• _Task details_
Check every line of the entries that follow, and copy the ones containing "cylinder".
[Information — start]
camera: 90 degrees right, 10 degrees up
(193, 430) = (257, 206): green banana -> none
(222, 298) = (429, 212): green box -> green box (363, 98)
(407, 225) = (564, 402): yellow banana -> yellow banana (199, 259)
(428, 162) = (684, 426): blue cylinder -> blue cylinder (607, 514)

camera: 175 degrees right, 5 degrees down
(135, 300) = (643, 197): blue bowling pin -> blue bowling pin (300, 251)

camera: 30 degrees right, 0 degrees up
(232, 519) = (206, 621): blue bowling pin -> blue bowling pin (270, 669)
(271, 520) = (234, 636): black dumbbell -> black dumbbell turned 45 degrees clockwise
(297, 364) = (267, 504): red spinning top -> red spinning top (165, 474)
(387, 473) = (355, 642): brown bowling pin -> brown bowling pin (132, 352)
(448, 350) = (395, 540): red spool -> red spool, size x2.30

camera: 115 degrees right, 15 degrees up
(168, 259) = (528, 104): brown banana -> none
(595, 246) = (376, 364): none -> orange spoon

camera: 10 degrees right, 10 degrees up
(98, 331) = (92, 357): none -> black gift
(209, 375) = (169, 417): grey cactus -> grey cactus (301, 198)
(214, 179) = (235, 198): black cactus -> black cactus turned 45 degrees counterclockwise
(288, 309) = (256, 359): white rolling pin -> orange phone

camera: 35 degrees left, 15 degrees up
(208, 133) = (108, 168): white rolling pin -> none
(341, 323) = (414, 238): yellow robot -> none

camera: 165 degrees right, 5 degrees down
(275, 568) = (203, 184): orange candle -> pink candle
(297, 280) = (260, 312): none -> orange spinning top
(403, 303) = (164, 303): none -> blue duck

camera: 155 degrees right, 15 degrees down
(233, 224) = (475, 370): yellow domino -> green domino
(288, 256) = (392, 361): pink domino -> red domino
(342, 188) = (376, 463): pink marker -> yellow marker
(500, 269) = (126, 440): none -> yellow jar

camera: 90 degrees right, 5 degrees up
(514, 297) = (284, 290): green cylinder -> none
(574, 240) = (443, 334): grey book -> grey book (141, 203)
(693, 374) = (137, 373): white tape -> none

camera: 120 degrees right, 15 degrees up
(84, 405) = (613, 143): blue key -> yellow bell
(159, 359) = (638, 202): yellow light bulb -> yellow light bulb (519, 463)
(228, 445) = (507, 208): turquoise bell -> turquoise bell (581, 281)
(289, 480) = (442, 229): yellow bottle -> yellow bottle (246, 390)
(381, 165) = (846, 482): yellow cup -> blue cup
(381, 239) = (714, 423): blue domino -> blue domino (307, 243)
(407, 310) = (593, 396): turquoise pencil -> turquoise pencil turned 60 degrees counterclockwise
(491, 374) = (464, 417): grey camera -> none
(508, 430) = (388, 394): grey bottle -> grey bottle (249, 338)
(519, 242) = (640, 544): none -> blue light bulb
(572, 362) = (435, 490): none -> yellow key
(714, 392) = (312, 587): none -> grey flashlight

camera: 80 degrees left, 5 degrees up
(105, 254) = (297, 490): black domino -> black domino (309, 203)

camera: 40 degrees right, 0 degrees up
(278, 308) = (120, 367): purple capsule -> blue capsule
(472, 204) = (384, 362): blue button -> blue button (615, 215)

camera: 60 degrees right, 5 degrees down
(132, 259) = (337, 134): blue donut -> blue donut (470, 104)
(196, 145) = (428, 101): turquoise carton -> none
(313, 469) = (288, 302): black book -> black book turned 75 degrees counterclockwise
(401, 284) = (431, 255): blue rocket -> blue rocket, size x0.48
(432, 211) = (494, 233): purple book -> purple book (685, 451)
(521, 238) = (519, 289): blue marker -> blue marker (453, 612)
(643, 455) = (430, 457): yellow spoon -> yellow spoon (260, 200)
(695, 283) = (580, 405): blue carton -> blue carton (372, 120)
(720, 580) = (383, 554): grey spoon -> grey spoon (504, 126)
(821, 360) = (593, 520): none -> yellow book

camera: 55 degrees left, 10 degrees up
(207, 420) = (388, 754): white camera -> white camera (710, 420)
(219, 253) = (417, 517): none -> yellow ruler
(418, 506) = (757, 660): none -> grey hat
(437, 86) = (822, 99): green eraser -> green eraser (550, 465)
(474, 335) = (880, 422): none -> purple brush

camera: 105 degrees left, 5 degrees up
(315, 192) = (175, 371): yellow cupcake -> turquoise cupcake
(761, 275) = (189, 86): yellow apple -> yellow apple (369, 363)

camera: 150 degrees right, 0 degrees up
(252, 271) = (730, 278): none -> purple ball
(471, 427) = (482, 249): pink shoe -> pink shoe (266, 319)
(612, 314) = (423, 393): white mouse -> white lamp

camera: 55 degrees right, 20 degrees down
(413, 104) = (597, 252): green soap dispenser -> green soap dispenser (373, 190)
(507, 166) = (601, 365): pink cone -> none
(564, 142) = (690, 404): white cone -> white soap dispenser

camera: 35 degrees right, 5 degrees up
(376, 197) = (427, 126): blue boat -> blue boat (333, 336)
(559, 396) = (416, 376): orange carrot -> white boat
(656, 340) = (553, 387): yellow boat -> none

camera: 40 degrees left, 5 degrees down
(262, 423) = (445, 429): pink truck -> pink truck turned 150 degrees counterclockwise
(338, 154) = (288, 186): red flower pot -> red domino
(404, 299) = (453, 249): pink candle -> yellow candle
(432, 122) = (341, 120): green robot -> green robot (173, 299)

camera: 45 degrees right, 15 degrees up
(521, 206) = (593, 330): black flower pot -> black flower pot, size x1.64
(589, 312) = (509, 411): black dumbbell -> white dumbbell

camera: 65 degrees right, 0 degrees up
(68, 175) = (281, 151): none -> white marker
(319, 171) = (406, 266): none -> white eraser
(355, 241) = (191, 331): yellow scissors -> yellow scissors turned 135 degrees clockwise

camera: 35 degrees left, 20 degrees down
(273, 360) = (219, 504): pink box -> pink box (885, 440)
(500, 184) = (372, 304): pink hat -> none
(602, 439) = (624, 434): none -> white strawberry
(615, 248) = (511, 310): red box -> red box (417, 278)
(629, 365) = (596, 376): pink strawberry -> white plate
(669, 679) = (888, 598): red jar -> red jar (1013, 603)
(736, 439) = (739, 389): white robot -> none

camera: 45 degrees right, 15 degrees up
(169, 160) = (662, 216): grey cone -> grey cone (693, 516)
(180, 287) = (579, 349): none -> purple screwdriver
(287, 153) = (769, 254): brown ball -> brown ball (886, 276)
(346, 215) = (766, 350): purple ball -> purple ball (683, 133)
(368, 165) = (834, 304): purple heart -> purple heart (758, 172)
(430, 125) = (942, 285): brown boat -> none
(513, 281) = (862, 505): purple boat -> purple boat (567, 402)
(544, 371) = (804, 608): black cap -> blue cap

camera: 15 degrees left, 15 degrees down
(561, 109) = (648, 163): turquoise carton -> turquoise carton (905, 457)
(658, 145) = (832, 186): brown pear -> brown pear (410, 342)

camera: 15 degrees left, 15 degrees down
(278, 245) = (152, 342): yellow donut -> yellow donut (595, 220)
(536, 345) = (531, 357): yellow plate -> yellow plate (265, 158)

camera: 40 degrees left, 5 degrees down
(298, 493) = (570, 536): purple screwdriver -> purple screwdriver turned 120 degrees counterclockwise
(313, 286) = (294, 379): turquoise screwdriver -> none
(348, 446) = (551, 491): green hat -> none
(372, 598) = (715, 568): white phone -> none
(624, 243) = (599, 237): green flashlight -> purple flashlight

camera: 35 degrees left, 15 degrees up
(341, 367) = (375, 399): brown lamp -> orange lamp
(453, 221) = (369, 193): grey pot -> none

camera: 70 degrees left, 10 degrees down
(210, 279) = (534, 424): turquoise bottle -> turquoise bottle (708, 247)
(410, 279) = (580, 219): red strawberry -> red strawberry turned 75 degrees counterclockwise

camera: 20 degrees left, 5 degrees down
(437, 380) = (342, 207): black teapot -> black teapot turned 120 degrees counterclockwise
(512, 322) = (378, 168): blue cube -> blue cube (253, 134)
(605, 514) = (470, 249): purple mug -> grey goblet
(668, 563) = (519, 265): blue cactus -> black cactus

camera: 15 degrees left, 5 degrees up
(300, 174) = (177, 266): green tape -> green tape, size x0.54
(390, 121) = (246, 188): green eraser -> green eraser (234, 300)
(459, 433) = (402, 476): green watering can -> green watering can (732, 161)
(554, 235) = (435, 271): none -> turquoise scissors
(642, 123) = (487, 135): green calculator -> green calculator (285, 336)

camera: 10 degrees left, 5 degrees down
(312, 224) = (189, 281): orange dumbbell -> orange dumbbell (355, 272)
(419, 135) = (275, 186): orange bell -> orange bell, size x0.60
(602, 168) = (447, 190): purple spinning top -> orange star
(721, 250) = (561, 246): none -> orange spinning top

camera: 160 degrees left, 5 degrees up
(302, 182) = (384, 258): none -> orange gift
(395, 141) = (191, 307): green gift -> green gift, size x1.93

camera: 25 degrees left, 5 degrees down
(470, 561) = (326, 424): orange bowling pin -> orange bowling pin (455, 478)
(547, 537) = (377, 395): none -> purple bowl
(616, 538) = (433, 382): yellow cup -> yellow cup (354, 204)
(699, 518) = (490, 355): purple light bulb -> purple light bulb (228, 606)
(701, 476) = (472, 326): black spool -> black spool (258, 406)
[Information — finish]
• _Result of this exercise_
(428, 162) = (684, 426): blue cylinder -> blue cylinder (607, 514)
(514, 297) = (284, 290): green cylinder -> none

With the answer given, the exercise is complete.